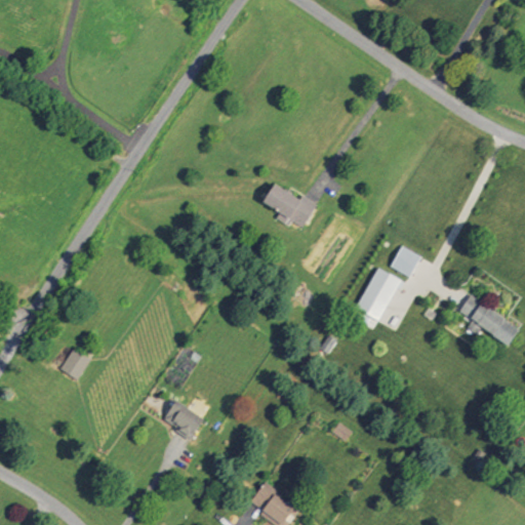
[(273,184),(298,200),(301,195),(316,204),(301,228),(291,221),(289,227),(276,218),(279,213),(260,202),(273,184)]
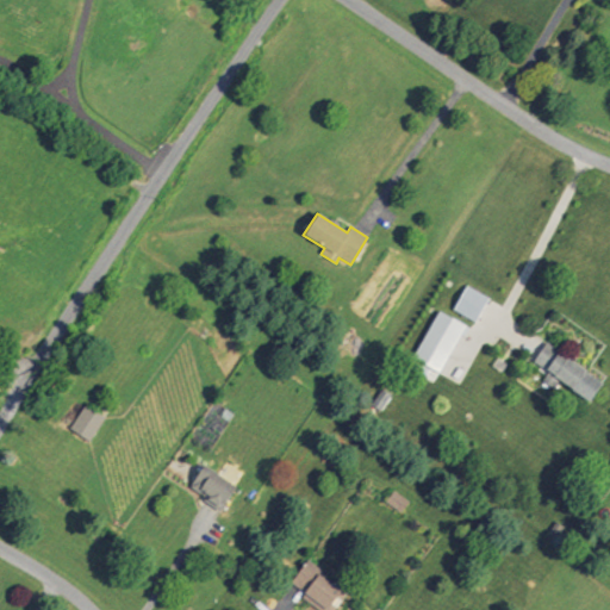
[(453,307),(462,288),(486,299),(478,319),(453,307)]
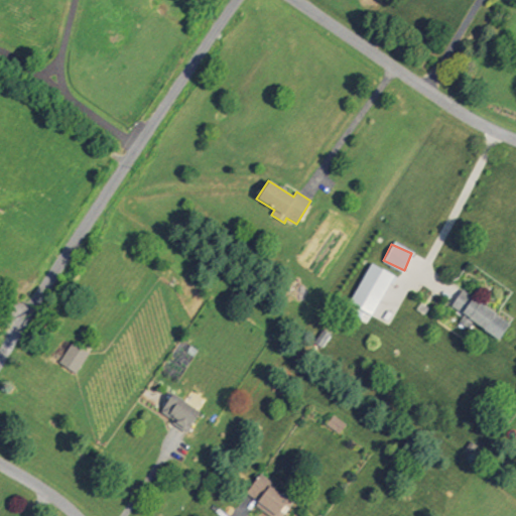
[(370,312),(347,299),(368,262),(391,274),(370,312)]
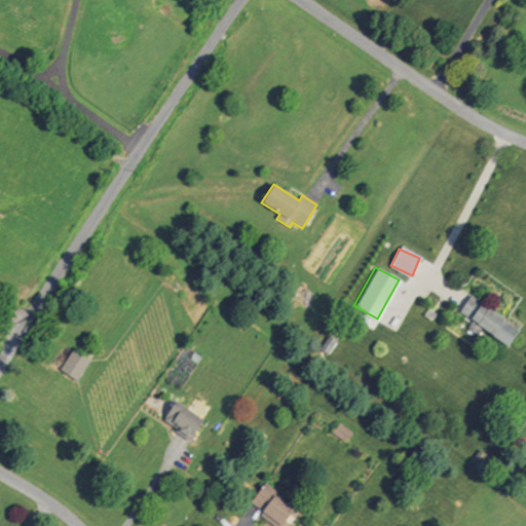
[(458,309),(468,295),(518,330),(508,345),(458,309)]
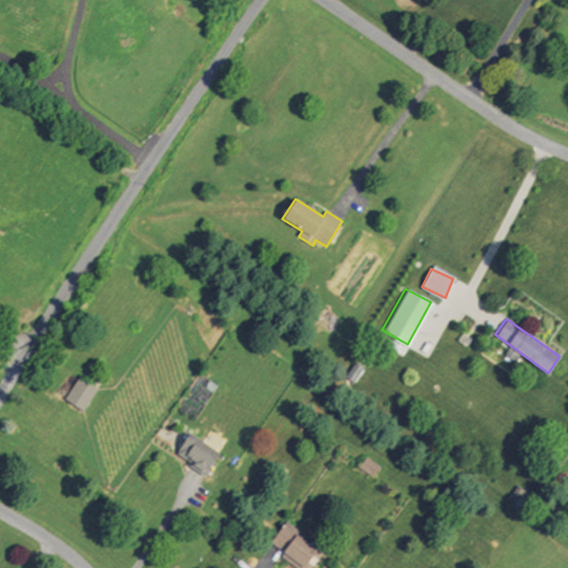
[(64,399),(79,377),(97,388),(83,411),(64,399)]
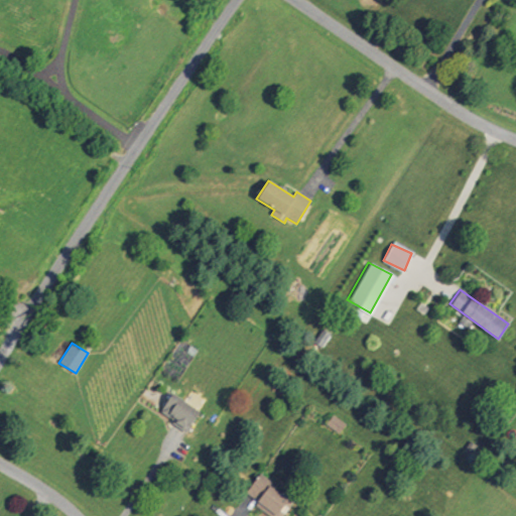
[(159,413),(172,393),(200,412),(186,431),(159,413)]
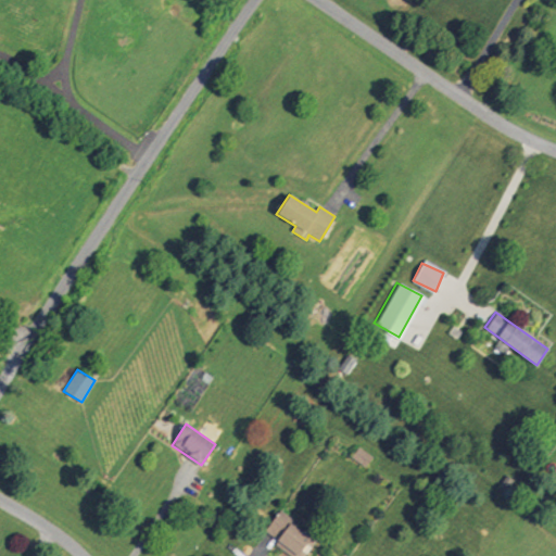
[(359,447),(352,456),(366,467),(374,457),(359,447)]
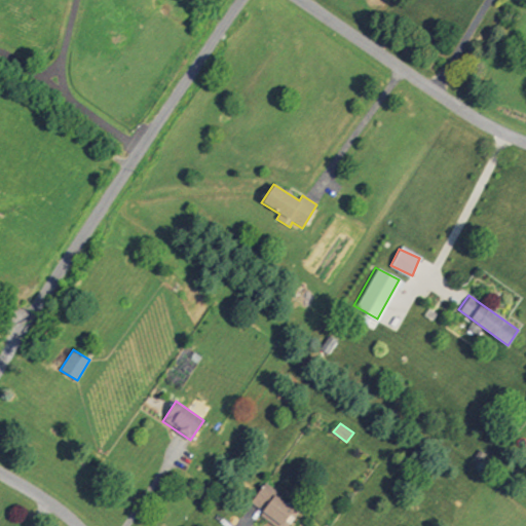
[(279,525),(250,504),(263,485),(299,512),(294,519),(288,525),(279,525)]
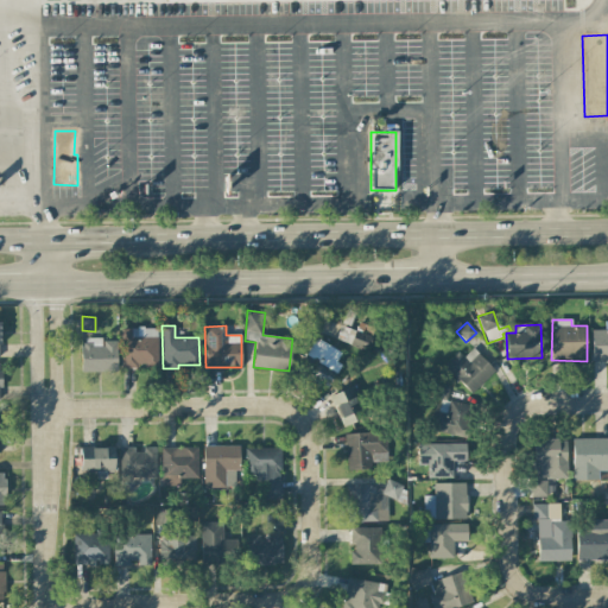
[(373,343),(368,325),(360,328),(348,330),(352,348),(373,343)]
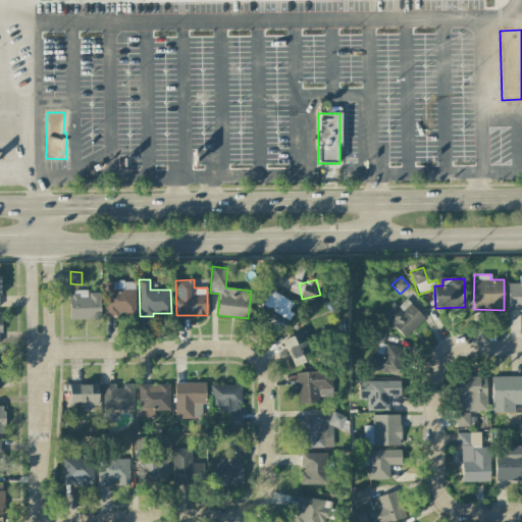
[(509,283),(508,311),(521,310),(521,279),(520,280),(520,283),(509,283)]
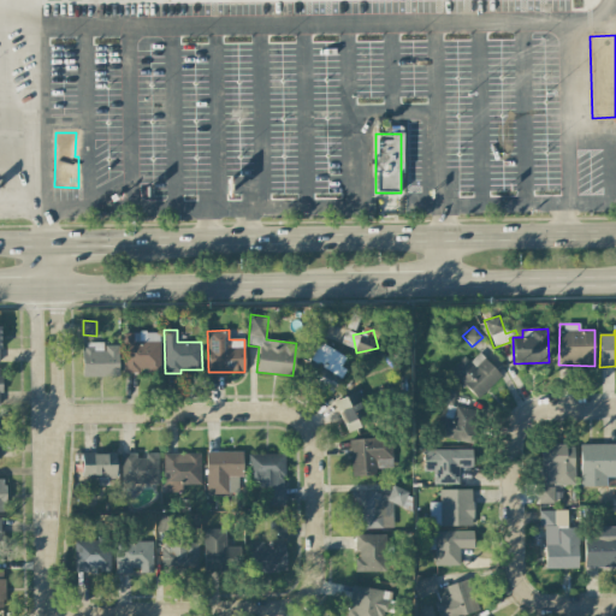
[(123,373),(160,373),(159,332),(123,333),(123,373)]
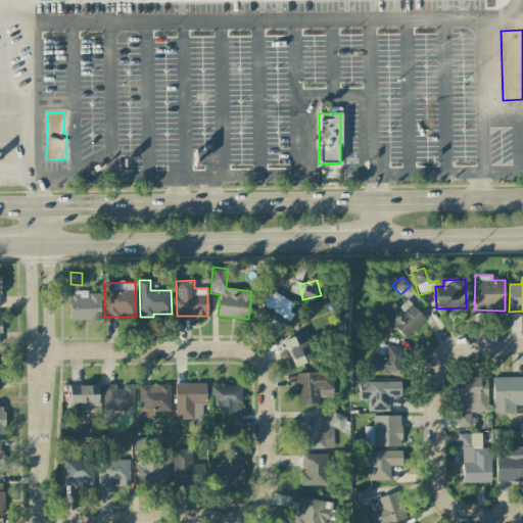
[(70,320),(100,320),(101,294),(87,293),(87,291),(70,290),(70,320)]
==
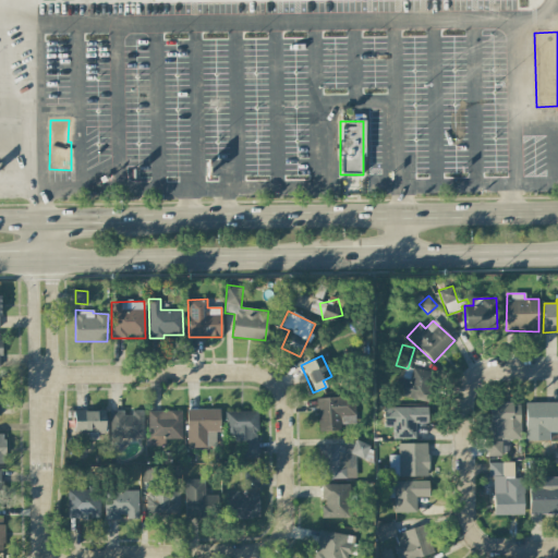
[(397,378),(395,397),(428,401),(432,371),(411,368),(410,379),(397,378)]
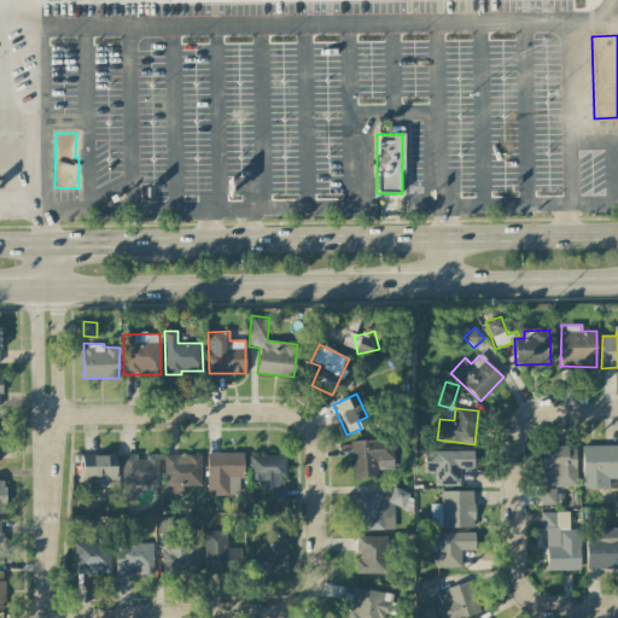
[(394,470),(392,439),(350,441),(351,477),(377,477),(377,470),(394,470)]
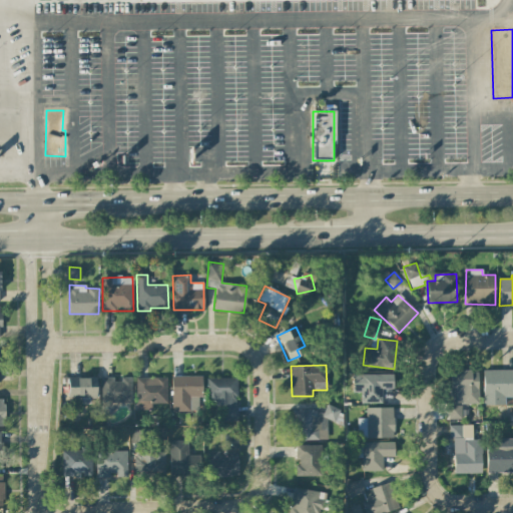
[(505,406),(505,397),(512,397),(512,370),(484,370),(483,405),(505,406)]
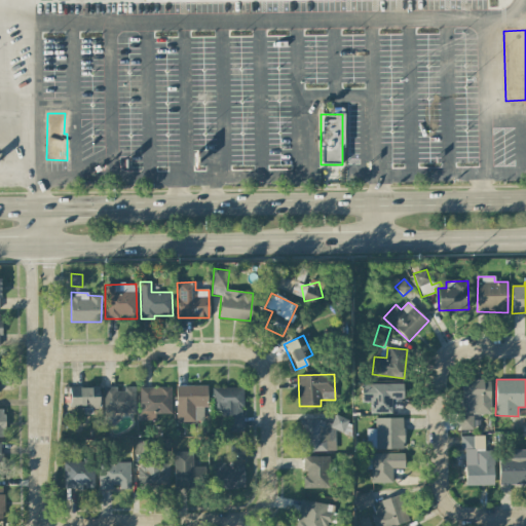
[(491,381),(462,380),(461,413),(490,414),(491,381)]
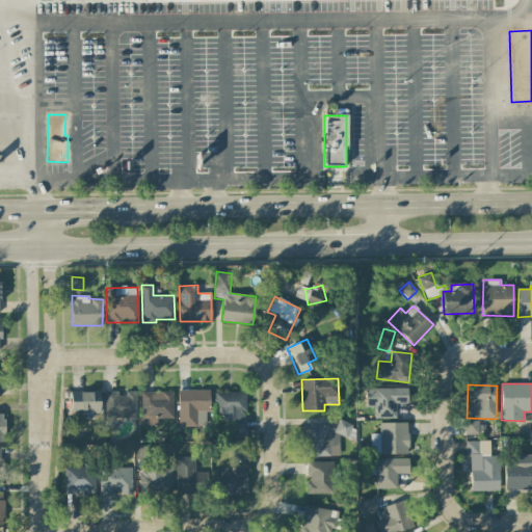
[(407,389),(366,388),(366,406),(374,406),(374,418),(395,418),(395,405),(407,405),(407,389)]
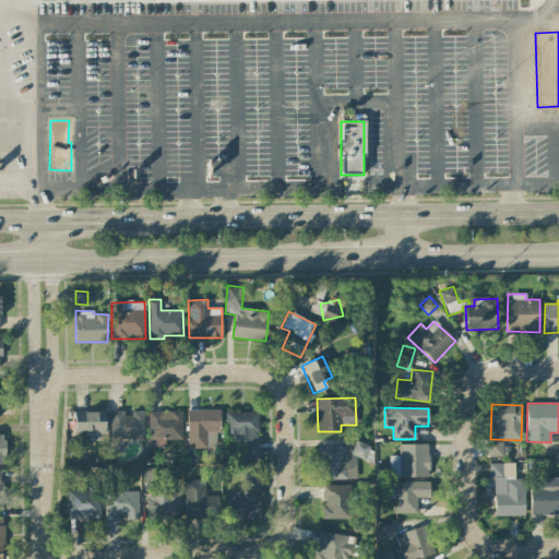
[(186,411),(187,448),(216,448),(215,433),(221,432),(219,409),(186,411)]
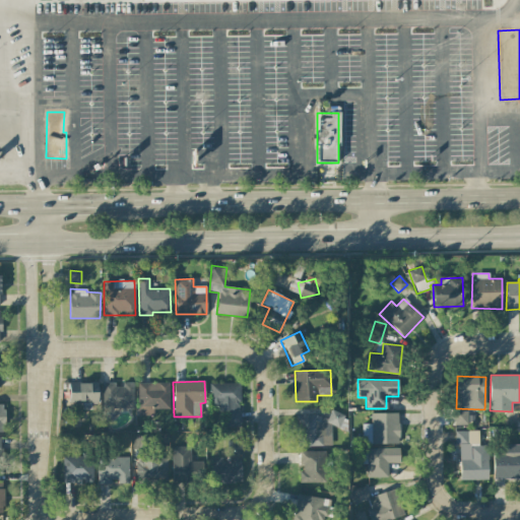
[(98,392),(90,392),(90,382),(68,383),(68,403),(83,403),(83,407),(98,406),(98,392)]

_Exercise prompt_:
Please return the material above only from the line that holds "[(64,399),(79,377),(97,388),(83,411),(64,399)]" through the line that holds "[(373,343),(368,325),(360,328),(348,330),(352,348),(373,343)]", exactly as it stands, ends included and pictures omitted.

_Solution_:
[(64,399),(79,377),(97,388),(83,411),(64,399)]
[(159,413),(172,393),(200,412),(186,431),(159,413)]
[(359,447),(352,456),(366,467),(374,457),(359,447)]
[(279,525),(250,504),(263,485),(299,512),(294,519),(288,525),(279,525)]
[(373,343),(368,325),(360,328),(348,330),(352,348),(373,343)]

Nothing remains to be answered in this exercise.